==== DATA SECTION

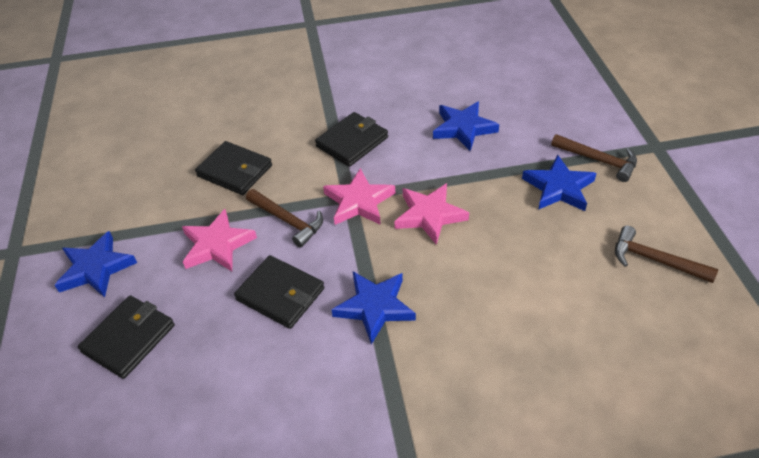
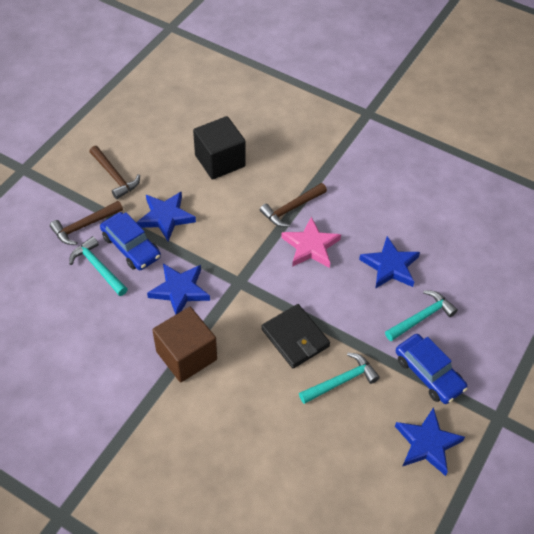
black cube: 0 -> 1
black wallet: 4 -> 1
blue car: 0 -> 2
brown cube: 0 -> 1
pink star: 3 -> 1
turquoise hammer: 0 -> 3

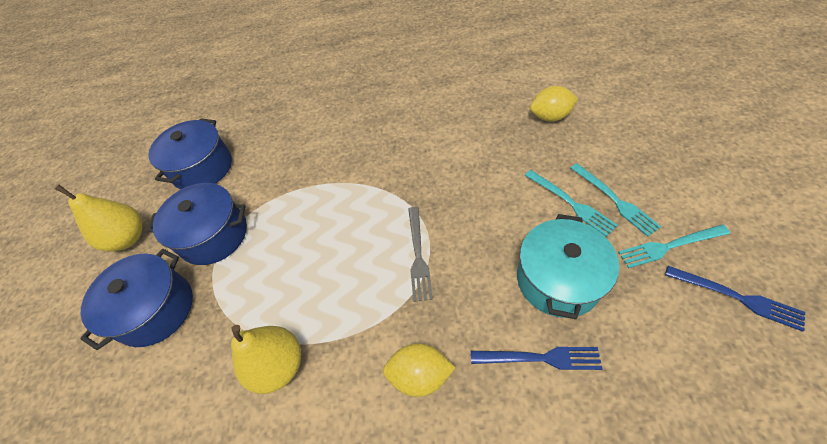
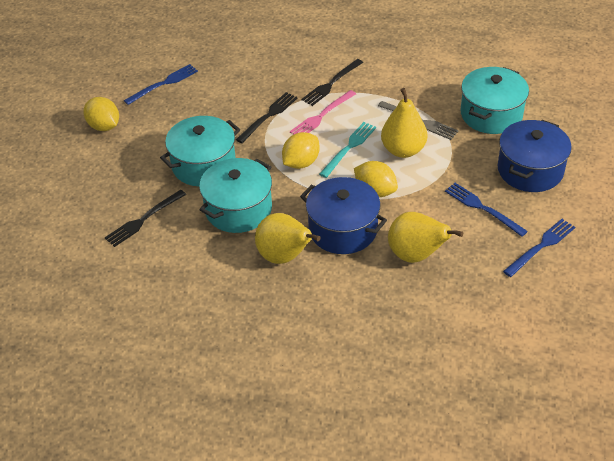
black fork: 0 -> 3
blue fork: 2 -> 3
blue pot: 3 -> 2
pink fork: 0 -> 1
turquoise fork: 3 -> 1
turquoise pot: 1 -> 3
yellow lemon: 2 -> 3
yellow pear: 2 -> 3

========

WORK INSTRUCTIONS = Look through the entries and return each line that has the word "turquoise" in it.

EXERCISE RESPONSE =
turquoise hammer: 0 -> 3
turquoise fork: 3 -> 1
turquoise pot: 1 -> 3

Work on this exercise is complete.